» Input material:
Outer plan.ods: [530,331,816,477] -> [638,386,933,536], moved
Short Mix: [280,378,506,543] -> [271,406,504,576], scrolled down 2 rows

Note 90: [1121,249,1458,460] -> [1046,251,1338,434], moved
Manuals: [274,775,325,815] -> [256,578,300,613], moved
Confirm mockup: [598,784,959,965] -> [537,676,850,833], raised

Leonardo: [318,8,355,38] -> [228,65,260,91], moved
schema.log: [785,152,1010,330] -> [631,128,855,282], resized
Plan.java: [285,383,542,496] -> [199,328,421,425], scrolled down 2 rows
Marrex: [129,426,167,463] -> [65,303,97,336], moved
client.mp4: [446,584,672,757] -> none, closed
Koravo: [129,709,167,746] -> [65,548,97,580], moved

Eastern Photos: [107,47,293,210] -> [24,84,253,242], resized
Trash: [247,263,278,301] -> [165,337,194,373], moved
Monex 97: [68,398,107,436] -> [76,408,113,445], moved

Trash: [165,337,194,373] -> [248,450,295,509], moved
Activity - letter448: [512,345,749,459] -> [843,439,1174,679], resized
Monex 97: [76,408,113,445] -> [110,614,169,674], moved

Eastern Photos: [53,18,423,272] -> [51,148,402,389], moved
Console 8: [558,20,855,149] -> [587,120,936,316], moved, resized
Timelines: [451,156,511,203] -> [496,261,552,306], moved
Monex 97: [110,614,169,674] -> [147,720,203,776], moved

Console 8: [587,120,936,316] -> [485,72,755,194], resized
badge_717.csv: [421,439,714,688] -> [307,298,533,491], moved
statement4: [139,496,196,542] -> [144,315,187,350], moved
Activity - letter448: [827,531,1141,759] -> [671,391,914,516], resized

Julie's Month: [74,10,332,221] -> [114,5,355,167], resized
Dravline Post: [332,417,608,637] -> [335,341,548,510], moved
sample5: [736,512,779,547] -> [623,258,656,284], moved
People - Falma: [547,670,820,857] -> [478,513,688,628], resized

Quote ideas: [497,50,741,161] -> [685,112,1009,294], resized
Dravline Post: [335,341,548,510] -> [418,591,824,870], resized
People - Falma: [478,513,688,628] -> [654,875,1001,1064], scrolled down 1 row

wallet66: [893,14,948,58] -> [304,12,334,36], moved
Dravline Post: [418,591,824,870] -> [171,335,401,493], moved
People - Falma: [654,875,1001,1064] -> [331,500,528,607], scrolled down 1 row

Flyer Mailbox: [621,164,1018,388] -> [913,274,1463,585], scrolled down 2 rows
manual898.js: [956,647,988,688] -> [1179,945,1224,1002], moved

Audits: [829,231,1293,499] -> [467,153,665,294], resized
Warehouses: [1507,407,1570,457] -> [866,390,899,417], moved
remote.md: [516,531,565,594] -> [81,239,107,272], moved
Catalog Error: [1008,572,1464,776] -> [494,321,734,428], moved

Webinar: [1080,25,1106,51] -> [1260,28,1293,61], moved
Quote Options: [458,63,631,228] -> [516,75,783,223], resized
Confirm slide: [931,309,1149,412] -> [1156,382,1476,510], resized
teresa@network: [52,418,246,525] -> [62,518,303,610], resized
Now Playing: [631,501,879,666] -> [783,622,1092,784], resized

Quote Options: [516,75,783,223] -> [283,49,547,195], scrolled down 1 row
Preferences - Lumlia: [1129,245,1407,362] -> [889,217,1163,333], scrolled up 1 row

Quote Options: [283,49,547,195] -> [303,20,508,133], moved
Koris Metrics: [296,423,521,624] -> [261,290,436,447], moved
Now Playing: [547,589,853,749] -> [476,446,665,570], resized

» Work to complete:
Although the records may continue, retype only the lines from the first one through the one containing "Manuals: [274,775,325,815] ->", exactly as they appear.

» Response box:
Outer plan.ods: [530,331,816,477] -> [638,386,933,536], moved
Short Mix: [280,378,506,543] -> [271,406,504,576], scrolled down 2 rows

Note 90: [1121,249,1458,460] -> [1046,251,1338,434], moved
Manuals: [274,775,325,815] -> [256,578,300,613], moved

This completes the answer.